Data items
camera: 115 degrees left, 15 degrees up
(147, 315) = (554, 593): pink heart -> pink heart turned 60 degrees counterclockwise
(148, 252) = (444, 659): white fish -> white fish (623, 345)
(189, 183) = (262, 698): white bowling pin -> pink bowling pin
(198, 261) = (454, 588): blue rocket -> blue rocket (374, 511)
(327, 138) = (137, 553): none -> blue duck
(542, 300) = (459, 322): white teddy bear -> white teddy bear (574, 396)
--
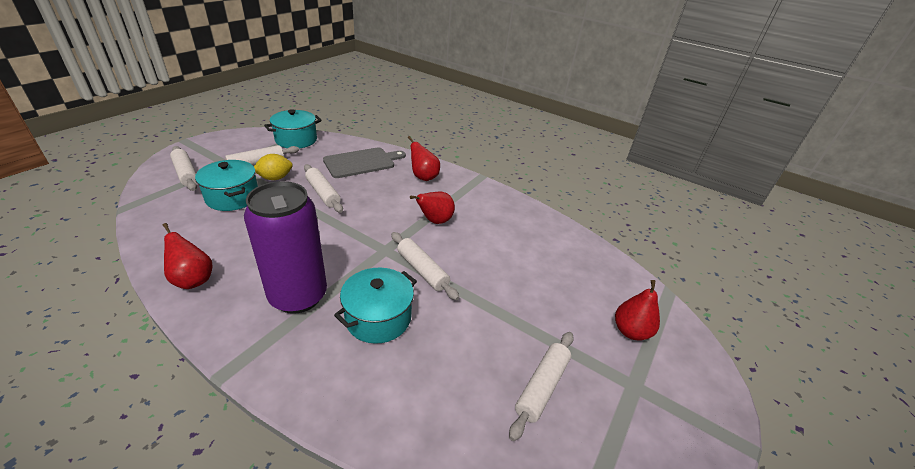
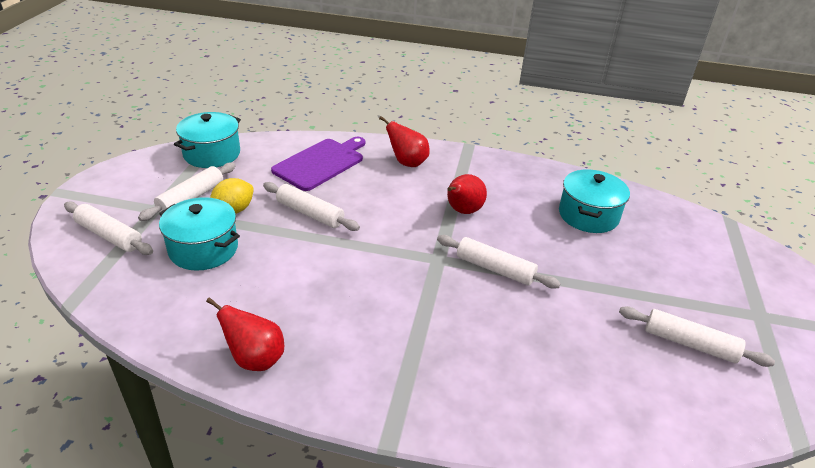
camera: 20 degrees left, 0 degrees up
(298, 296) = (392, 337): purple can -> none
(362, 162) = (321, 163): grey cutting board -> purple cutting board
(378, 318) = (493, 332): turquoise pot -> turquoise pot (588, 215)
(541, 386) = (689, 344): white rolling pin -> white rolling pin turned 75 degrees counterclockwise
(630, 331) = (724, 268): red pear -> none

# EXERCISE
Of the entries above, repeat exactly the lines between the line with "camera: 115 degrees left, 15 degrees up" and the line with "(542, 300) = (459, 322): white", inclusive, and no others.

# ANSWER BELOW
camera: 115 degrees left, 15 degrees up
(147, 315) = (554, 593): pink heart -> pink heart turned 60 degrees counterclockwise
(148, 252) = (444, 659): white fish -> white fish (623, 345)
(189, 183) = (262, 698): white bowling pin -> pink bowling pin
(198, 261) = (454, 588): blue rocket -> blue rocket (374, 511)
(327, 138) = (137, 553): none -> blue duck
(542, 300) = (459, 322): white teddy bear -> white teddy bear (574, 396)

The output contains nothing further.